* **WHAT IS BEING ASKED**: Say, as a bare number, how many lines of the listing hold "turned".

* **PROVIDED DATA**:
-- Opening Marker --

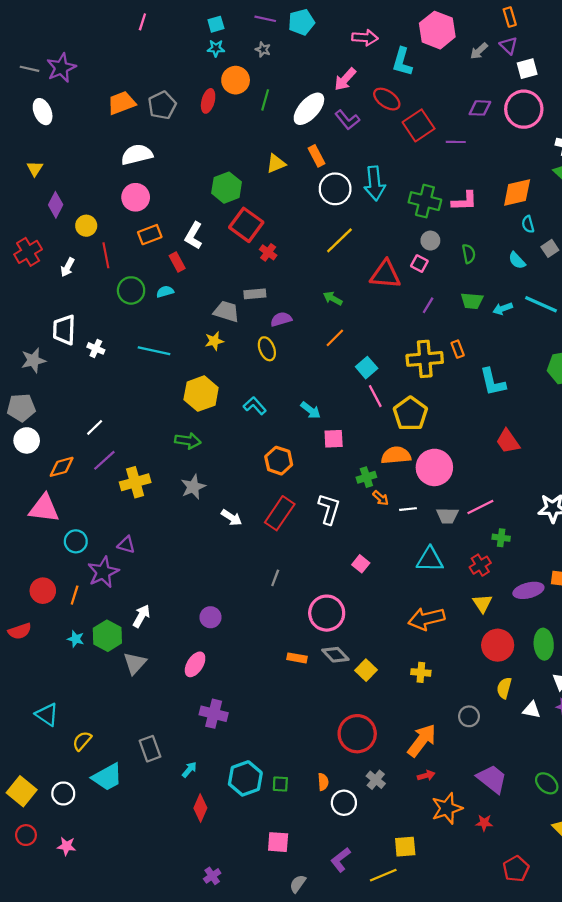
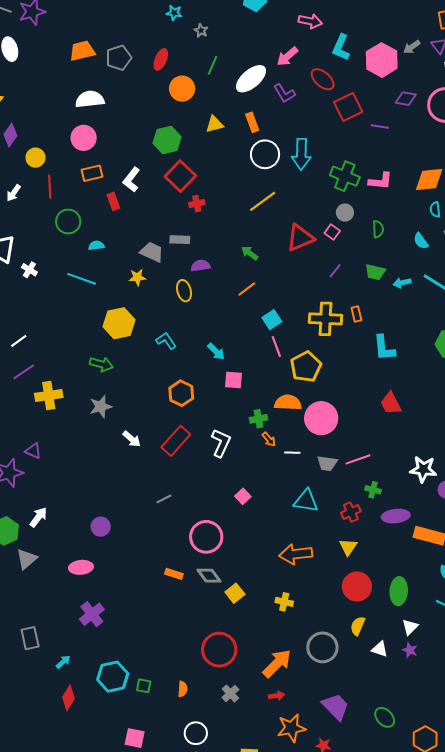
pink hexagon: (437, 30) -> (382, 60), moved
gray star: (263, 49) -> (201, 31), moved
orange circle: (236, 80) -> (182, 89), moved
red cross: (268, 252) -> (197, 204), turned 35
red triangle: (385, 274) -> (300, 238), turned -36
cyan semicircle: (165, 292) -> (96, 245), moved
gray line: (275, 578) -> (164, 499), turned 35
purple ellipse: (528, 590) -> (396, 516), moved
pink ellipse: (195, 664) -> (81, 567), turned 45
purple cross: (214, 714) -> (92, 614), turned 30
gray circle: (469, 716) -> (322, 647), size x1.6
white circle: (344, 803) -> (196, 733), moved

-- Closing Marker --

* **RESPONSE AREA**: 5